■ **Material shown**:
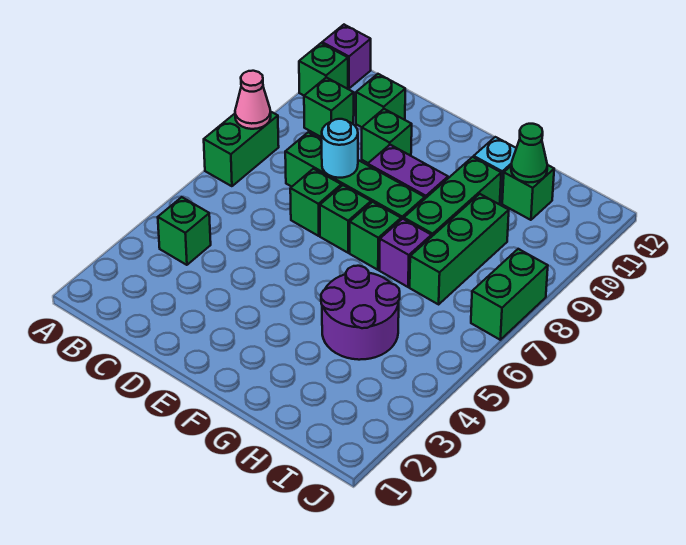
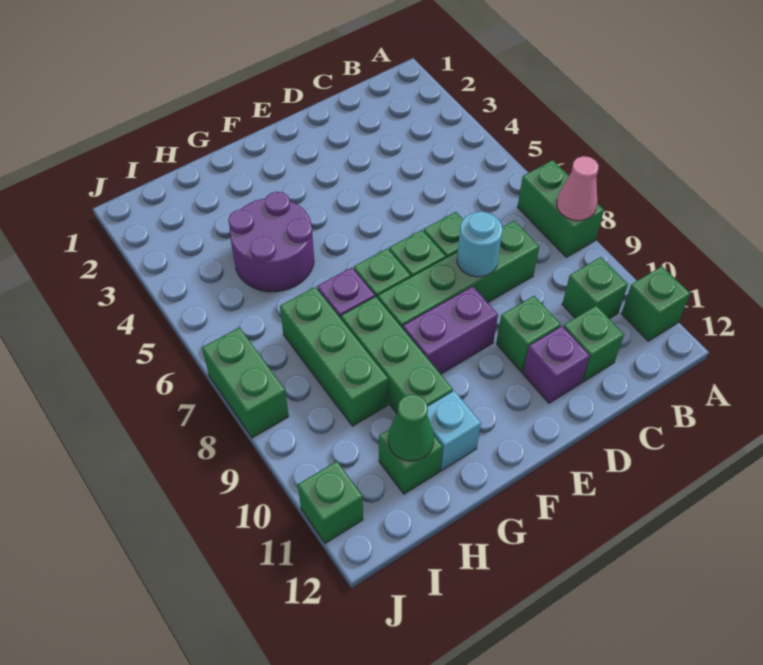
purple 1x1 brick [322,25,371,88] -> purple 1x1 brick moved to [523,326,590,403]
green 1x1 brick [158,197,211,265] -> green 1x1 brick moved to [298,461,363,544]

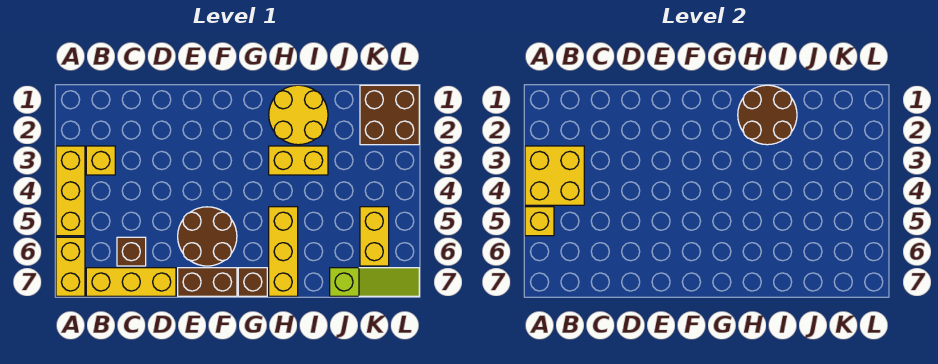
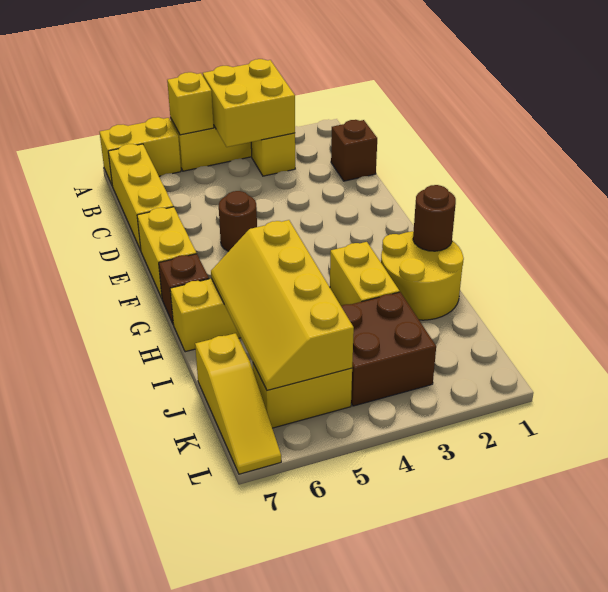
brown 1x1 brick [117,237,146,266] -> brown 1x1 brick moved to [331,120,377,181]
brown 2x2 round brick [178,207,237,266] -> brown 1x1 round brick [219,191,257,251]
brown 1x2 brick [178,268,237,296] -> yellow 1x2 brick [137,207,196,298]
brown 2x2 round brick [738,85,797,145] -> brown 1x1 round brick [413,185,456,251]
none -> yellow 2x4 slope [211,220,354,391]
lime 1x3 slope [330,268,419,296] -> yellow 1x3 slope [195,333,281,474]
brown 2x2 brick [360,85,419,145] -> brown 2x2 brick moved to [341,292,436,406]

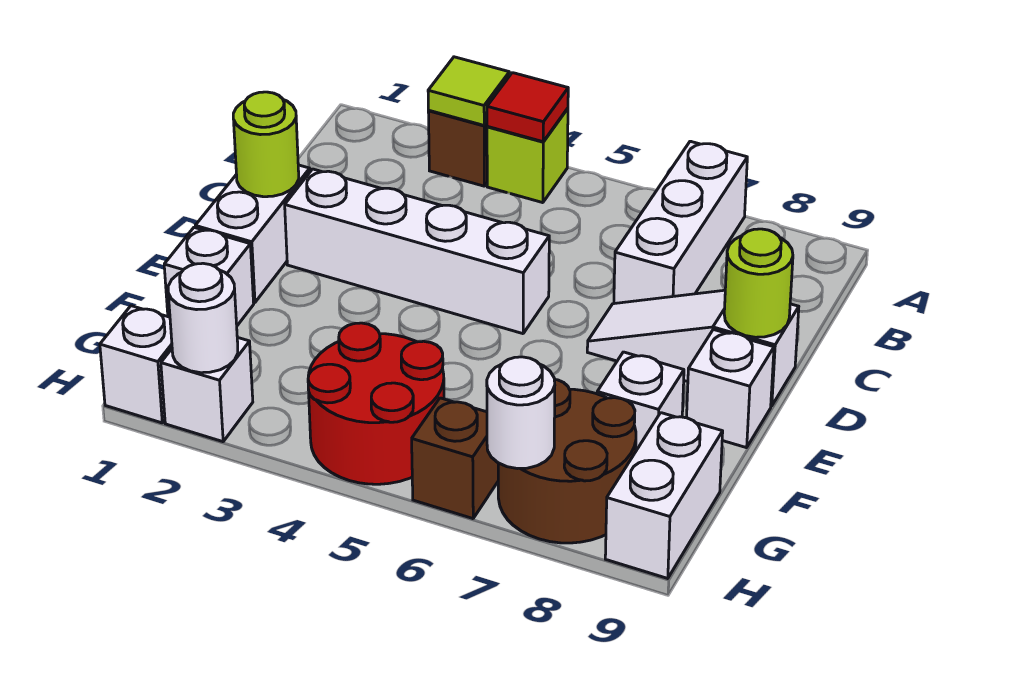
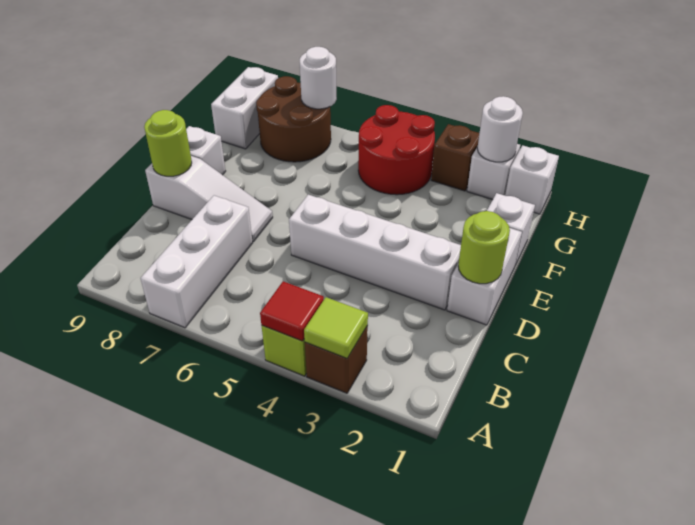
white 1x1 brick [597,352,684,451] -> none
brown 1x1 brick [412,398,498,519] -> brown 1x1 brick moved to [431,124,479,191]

■ **Exercise details**:
Please reproduce each entry exactly as given and omit the pictures.

■ **Response below**:
purple 1x1 brick [322,25,371,88] -> purple 1x1 brick moved to [523,326,590,403]
green 1x1 brick [158,197,211,265] -> green 1x1 brick moved to [298,461,363,544]

brown 1x1 brick [117,237,146,266] -> brown 1x1 brick moved to [331,120,377,181]
brown 2x2 round brick [178,207,237,266] -> brown 1x1 round brick [219,191,257,251]
brown 1x2 brick [178,268,237,296] -> yellow 1x2 brick [137,207,196,298]
brown 2x2 round brick [738,85,797,145] -> brown 1x1 round brick [413,185,456,251]
none -> yellow 2x4 slope [211,220,354,391]
lime 1x3 slope [330,268,419,296] -> yellow 1x3 slope [195,333,281,474]
brown 2x2 brick [360,85,419,145] -> brown 2x2 brick moved to [341,292,436,406]

white 1x1 brick [597,352,684,451] -> none
brown 1x1 brick [412,398,498,519] -> brown 1x1 brick moved to [431,124,479,191]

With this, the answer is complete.